Collection entries:
((

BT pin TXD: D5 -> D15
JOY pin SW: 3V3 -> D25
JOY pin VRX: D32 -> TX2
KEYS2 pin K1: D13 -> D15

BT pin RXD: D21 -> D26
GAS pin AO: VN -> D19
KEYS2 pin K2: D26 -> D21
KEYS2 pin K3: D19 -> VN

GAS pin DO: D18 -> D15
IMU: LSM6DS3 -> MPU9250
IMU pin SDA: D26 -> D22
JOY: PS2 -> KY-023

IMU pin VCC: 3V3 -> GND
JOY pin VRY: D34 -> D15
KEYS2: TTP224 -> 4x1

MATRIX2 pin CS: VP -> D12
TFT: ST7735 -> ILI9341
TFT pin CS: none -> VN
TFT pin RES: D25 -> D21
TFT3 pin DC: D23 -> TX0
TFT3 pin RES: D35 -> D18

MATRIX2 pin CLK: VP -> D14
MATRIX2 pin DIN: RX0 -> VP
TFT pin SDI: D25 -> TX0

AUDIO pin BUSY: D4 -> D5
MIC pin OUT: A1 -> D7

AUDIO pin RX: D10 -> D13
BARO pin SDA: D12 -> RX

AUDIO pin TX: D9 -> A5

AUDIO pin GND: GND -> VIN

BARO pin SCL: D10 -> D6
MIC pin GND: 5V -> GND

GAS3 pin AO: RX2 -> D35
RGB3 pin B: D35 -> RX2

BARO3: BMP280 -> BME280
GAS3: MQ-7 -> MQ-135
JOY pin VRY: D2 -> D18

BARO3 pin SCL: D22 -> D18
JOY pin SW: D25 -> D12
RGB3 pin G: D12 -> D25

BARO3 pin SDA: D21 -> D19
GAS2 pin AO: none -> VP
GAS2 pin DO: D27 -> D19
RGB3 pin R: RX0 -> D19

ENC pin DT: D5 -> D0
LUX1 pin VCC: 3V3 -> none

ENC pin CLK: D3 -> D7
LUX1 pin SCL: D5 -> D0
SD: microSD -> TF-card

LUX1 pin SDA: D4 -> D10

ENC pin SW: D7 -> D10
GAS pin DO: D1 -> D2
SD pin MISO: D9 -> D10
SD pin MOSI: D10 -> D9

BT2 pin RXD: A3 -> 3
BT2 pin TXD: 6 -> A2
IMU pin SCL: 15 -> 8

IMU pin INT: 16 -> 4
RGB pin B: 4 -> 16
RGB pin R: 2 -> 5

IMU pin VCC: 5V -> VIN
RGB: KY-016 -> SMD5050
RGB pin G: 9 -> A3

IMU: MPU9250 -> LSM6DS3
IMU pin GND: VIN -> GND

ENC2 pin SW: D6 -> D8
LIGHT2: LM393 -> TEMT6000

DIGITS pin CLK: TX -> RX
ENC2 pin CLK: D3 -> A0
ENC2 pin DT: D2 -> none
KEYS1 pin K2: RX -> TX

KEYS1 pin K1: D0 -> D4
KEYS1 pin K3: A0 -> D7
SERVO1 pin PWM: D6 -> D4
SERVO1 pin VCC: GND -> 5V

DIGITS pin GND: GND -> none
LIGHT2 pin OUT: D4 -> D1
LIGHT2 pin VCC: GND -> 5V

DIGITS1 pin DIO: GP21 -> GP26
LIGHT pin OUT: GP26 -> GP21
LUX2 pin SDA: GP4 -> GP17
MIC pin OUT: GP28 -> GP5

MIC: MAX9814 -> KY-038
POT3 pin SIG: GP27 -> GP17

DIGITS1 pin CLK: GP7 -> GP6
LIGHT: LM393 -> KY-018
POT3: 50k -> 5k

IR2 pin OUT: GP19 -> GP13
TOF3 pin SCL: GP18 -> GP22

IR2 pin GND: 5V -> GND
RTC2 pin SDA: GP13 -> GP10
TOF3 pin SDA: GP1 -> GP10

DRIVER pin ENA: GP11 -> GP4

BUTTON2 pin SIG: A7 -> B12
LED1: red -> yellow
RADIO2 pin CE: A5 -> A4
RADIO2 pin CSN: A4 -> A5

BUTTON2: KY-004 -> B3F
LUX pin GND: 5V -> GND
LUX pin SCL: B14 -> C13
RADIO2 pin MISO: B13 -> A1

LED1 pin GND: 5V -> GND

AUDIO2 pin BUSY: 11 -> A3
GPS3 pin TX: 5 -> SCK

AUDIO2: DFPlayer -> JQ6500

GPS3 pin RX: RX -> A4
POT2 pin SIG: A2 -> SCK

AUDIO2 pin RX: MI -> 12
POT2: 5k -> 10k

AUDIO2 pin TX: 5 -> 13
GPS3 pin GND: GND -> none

))

**PROBLEM TO SOLVE**
Of all the entries above, repeat only the lines from the line that has "TFT pin RES: D25 -> D21" to the line that has "MIC pin GND: 5V -> GND", both lines included, exactly.

**TASK OUTPUT**
TFT pin RES: D25 -> D21
TFT3 pin DC: D23 -> TX0
TFT3 pin RES: D35 -> D18

MATRIX2 pin CLK: VP -> D14
MATRIX2 pin DIN: RX0 -> VP
TFT pin SDI: D25 -> TX0

AUDIO pin BUSY: D4 -> D5
MIC pin OUT: A1 -> D7

AUDIO pin RX: D10 -> D13
BARO pin SDA: D12 -> RX

AUDIO pin TX: D9 -> A5

AUDIO pin GND: GND -> VIN

BARO pin SCL: D10 -> D6
MIC pin GND: 5V -> GND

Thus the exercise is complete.